**Instructions to follow:** Pictures are to be dropped. Everything else in the listing gets copied exactly.

**Source data:**
════════════════════
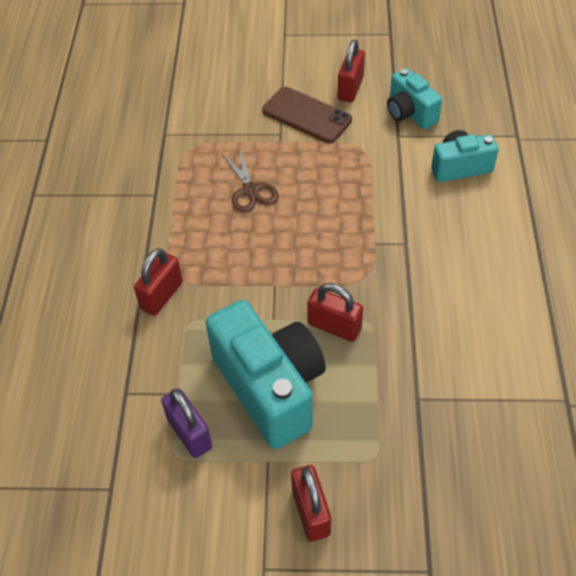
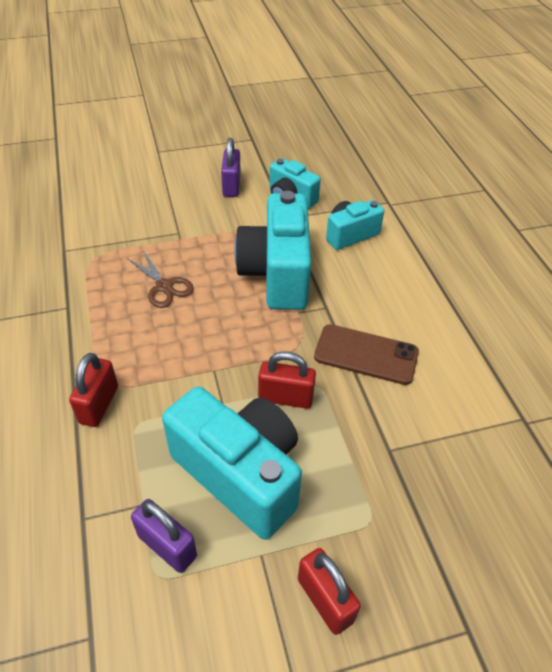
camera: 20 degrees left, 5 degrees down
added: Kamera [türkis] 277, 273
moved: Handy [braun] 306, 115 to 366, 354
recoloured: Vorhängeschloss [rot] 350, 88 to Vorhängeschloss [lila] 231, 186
════════════════════
**Written answer:**
camera: 20 degrees left, 5 degrees down
added: Kamera [türkis] 277, 273
moved: Handy [braun] 306, 115 to 366, 354
recoloured: Vorhängeschloss [rot] 350, 88 to Vorhängeschloss [lila] 231, 186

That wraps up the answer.